What you have to do: Please repeat only the lines below starting at the line that holds "purple brick A1" and ending at the line that holds "tan brick I4:K5", exactly, with both of those lines included and every picture omitted.

Exercise materials:
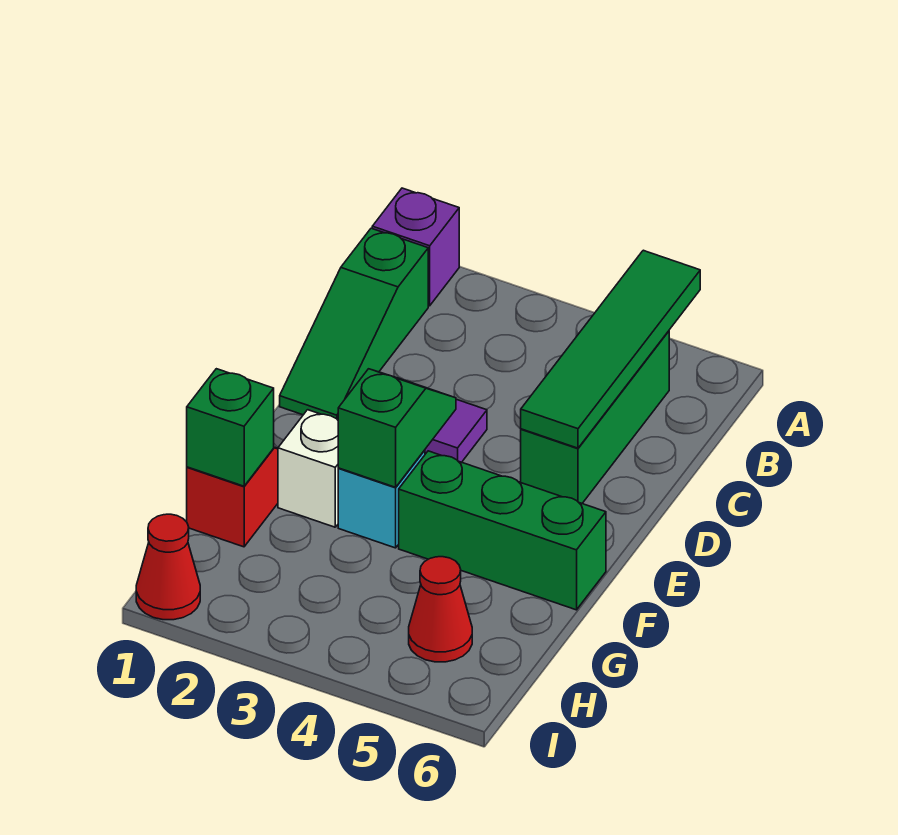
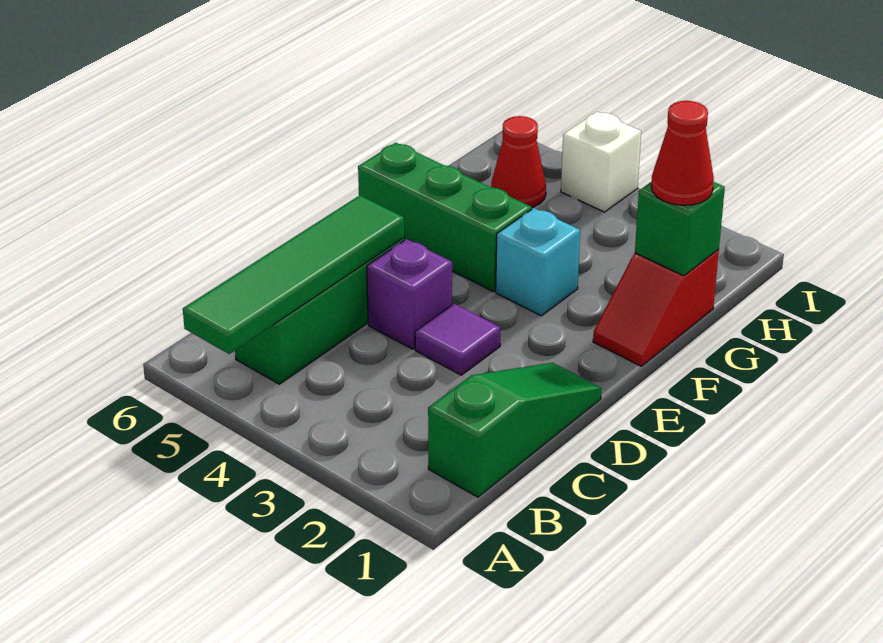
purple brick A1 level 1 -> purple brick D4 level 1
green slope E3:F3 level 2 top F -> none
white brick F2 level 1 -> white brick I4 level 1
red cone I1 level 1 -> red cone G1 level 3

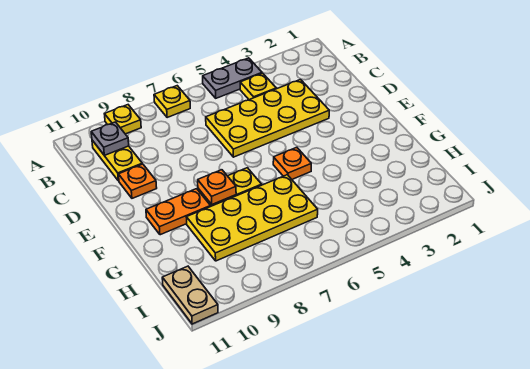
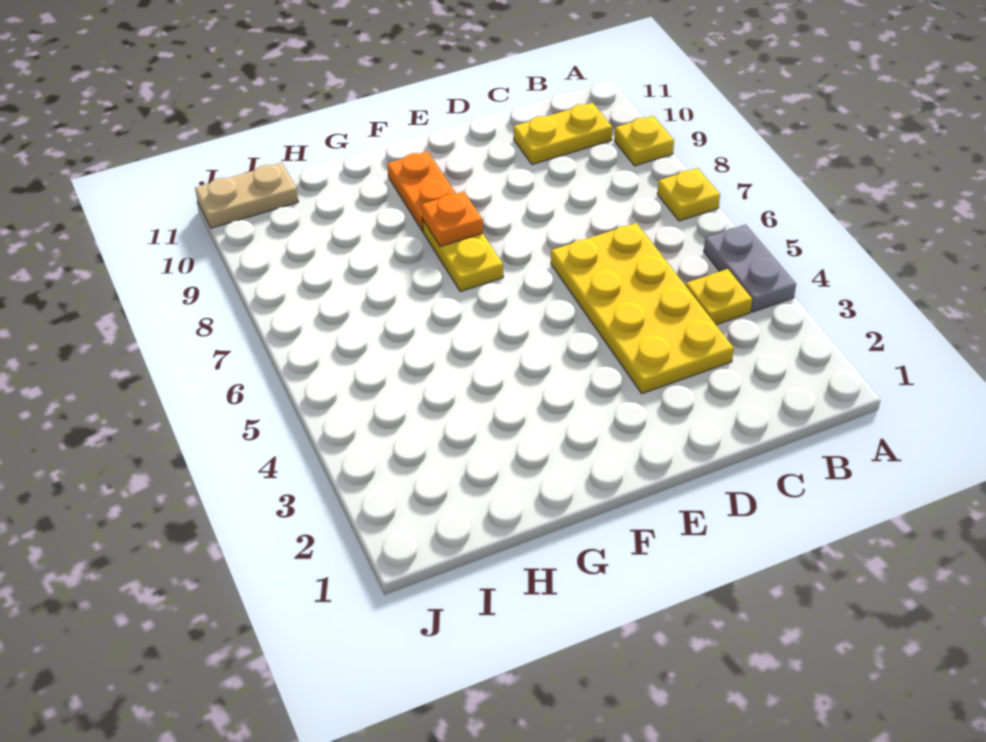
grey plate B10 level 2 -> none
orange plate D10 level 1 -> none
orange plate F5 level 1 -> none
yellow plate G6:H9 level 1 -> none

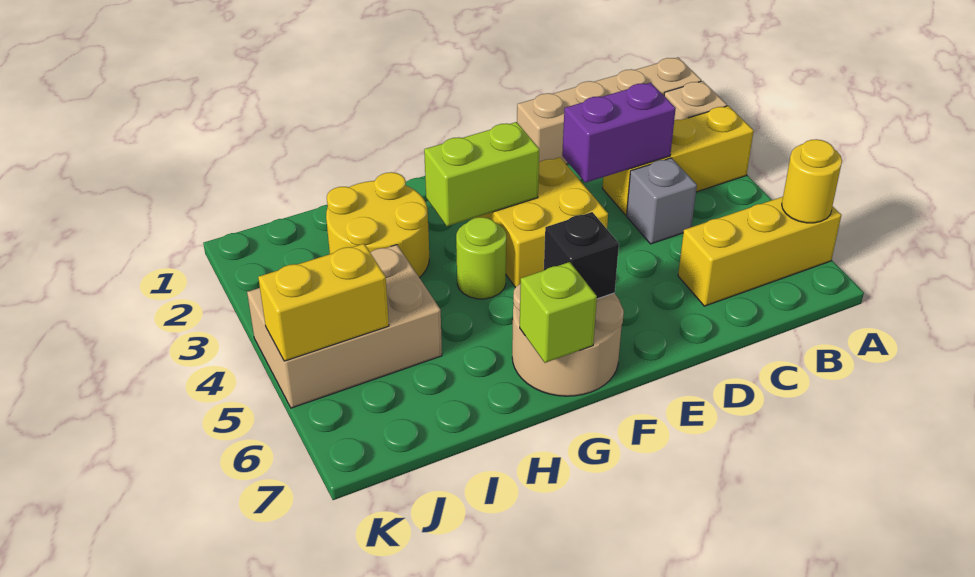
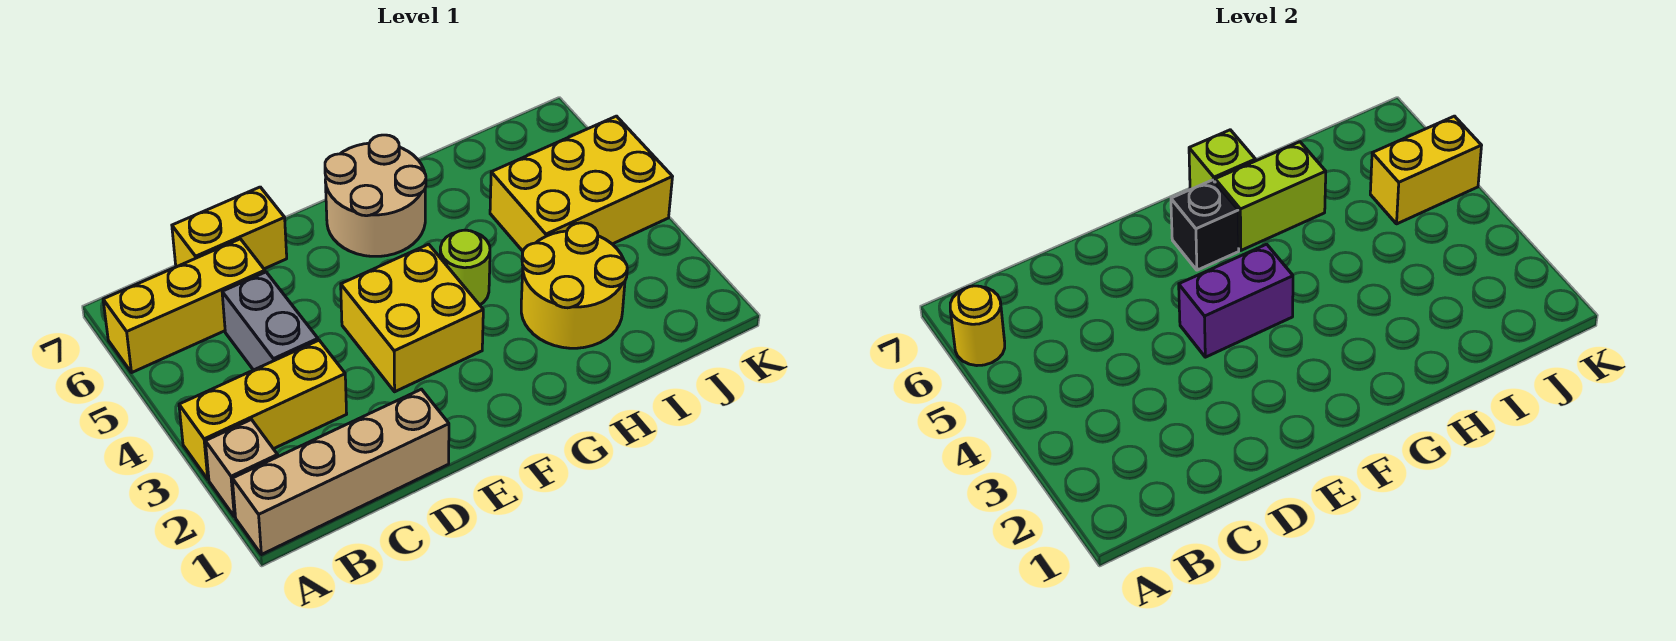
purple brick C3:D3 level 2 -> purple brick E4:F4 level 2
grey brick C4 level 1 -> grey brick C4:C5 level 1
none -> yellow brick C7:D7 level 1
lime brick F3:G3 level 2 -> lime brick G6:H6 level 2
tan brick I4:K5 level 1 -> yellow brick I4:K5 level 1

* * *

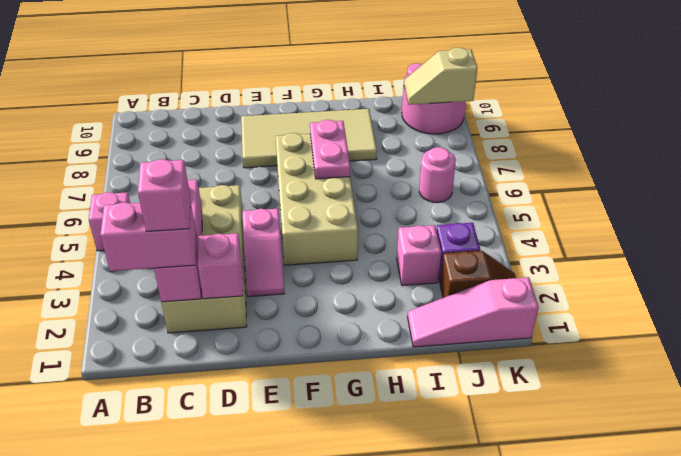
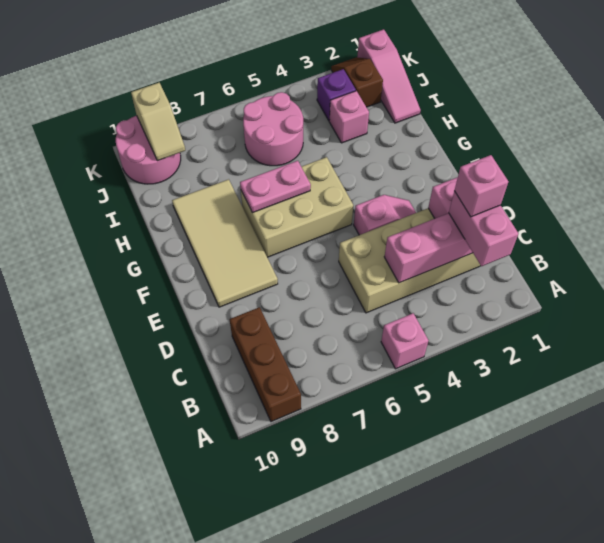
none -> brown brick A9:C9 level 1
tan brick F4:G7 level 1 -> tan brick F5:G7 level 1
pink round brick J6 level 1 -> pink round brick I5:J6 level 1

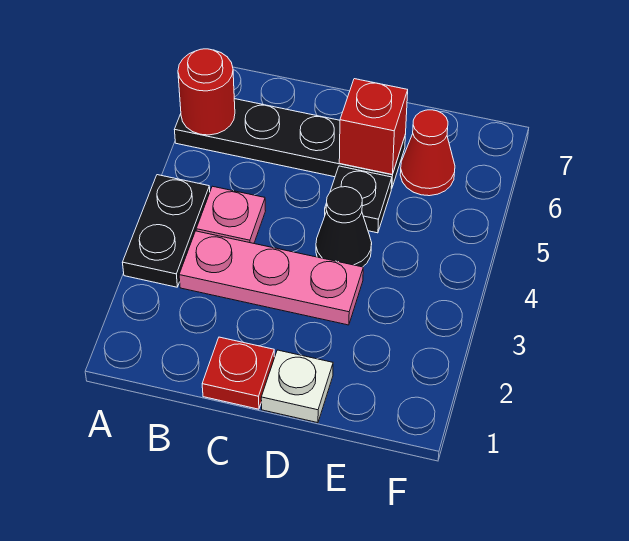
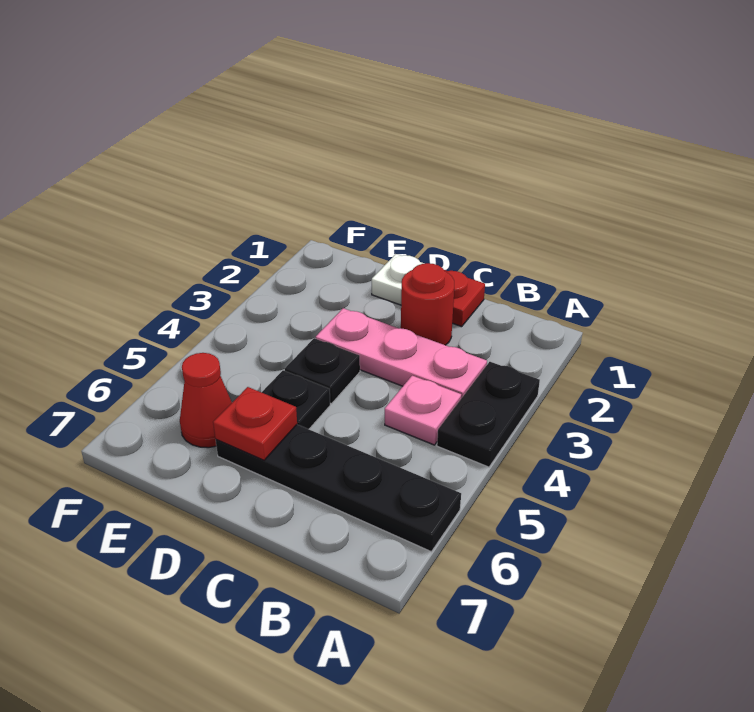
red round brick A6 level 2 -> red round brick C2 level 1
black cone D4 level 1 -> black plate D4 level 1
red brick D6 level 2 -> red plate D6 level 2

Task output:
purple brick A1 level 1 -> purple brick D4 level 1
green slope E3:F3 level 2 top F -> none
white brick F2 level 1 -> white brick I4 level 1
red cone I1 level 1 -> red cone G1 level 3

grey plate B10 level 2 -> none
orange plate D10 level 1 -> none
orange plate F5 level 1 -> none
yellow plate G6:H9 level 1 -> none

purple brick C3:D3 level 2 -> purple brick E4:F4 level 2
grey brick C4 level 1 -> grey brick C4:C5 level 1
none -> yellow brick C7:D7 level 1
lime brick F3:G3 level 2 -> lime brick G6:H6 level 2
tan brick I4:K5 level 1 -> yellow brick I4:K5 level 1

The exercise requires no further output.